__What you should do__.
Each entry should be copied as it stands, leaving the pictures behind.

────────────────────────────────────────

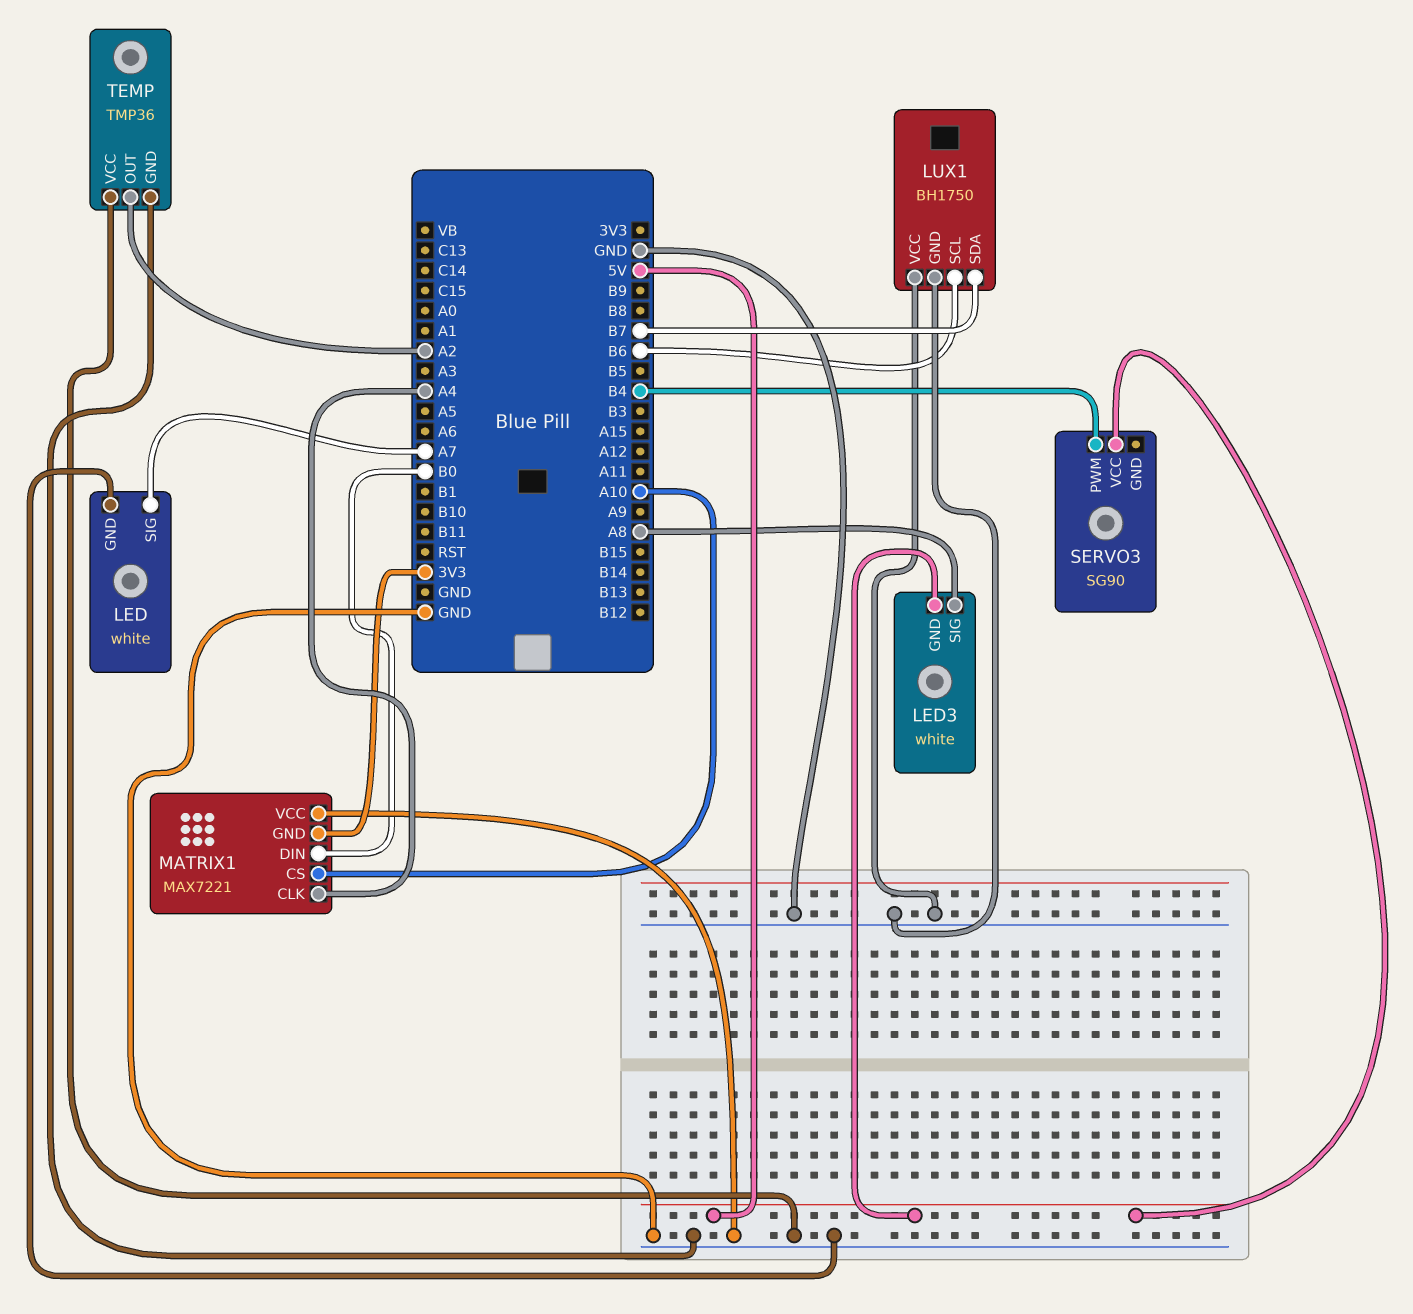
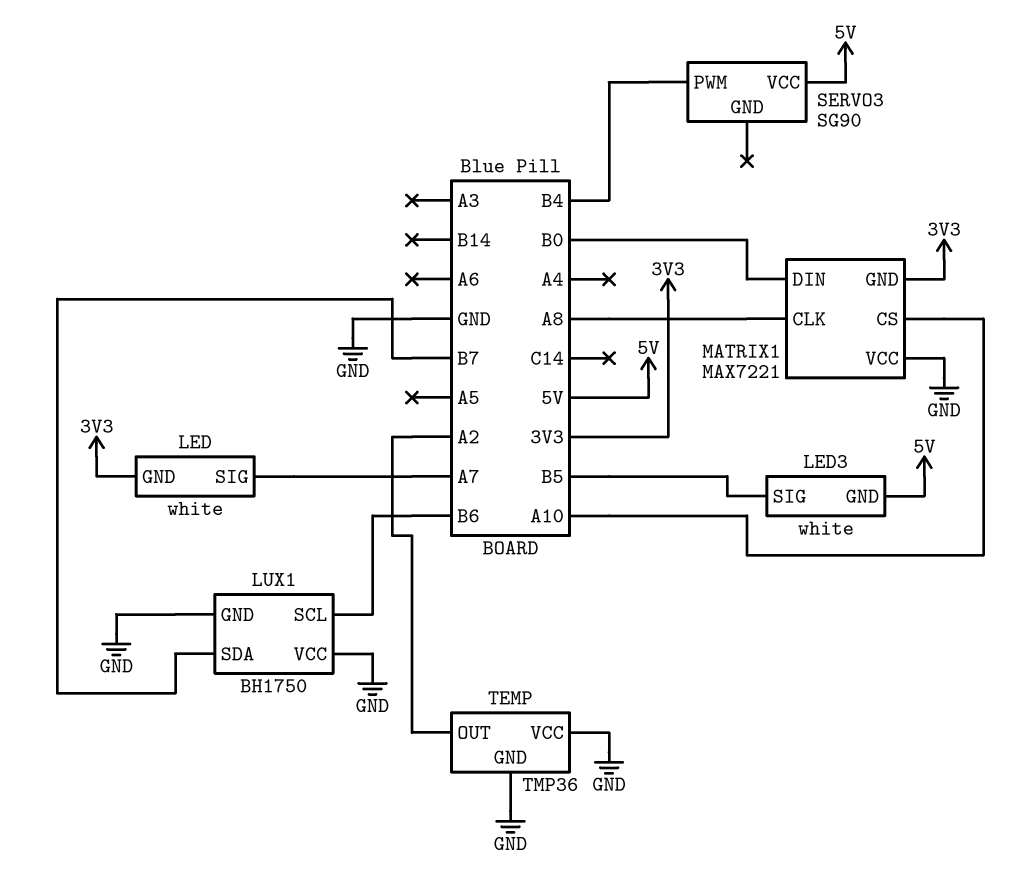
LED pin GND: GND -> 3V3
LED3 pin SIG: A8 -> B5
MATRIX1 pin CLK: A4 -> A8

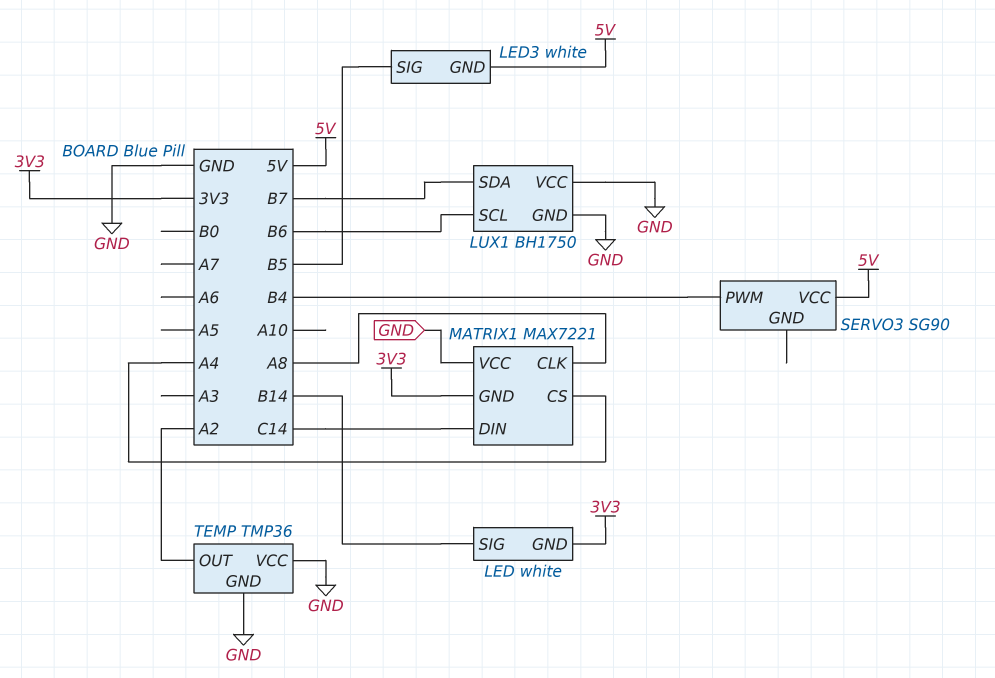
LED pin SIG: A7 -> B14
MATRIX1 pin CS: A10 -> A4
MATRIX1 pin DIN: B0 -> C14

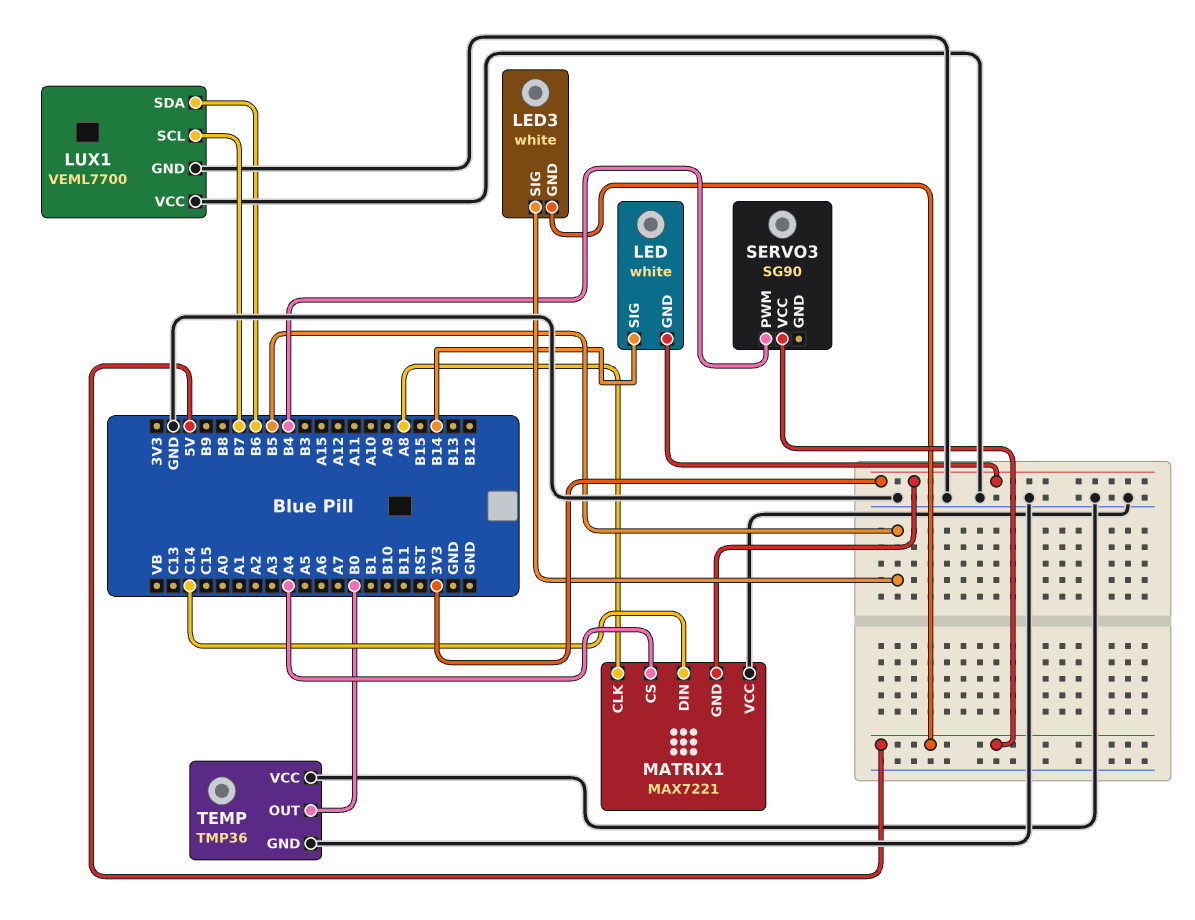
LUX1: BH1750 -> VEML7700
LUX1 pin SCL: B6 -> B7
LUX1 pin SDA: B7 -> B6
TEMP pin OUT: A2 -> B0

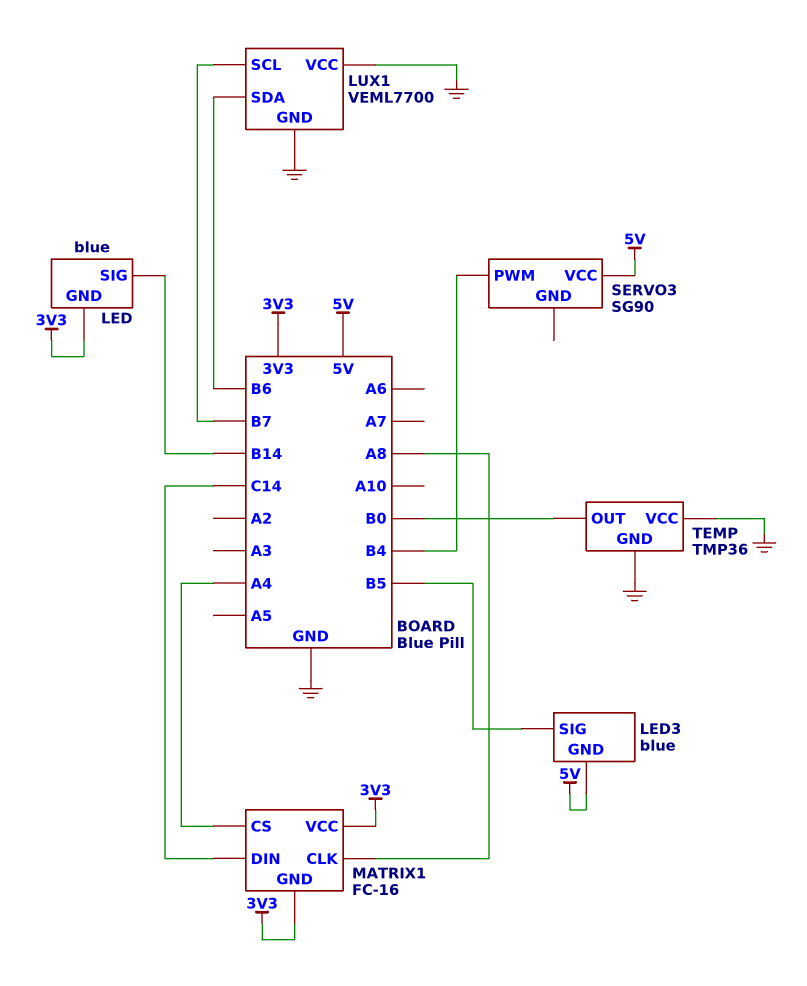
LED: white -> blue
LED3: white -> blue
MATRIX1: MAX7221 -> FC-16
MATRIX1 pin VCC: GND -> 3V3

────────────────────────────────────────

__Exercise output__.
LED pin GND: GND -> 3V3
LED3 pin SIG: A8 -> B5
MATRIX1 pin CLK: A4 -> A8

LED pin SIG: A7 -> B14
MATRIX1 pin CS: A10 -> A4
MATRIX1 pin DIN: B0 -> C14

LUX1: BH1750 -> VEML7700
LUX1 pin SCL: B6 -> B7
LUX1 pin SDA: B7 -> B6
TEMP pin OUT: A2 -> B0

LED: white -> blue
LED3: white -> blue
MATRIX1: MAX7221 -> FC-16
MATRIX1 pin VCC: GND -> 3V3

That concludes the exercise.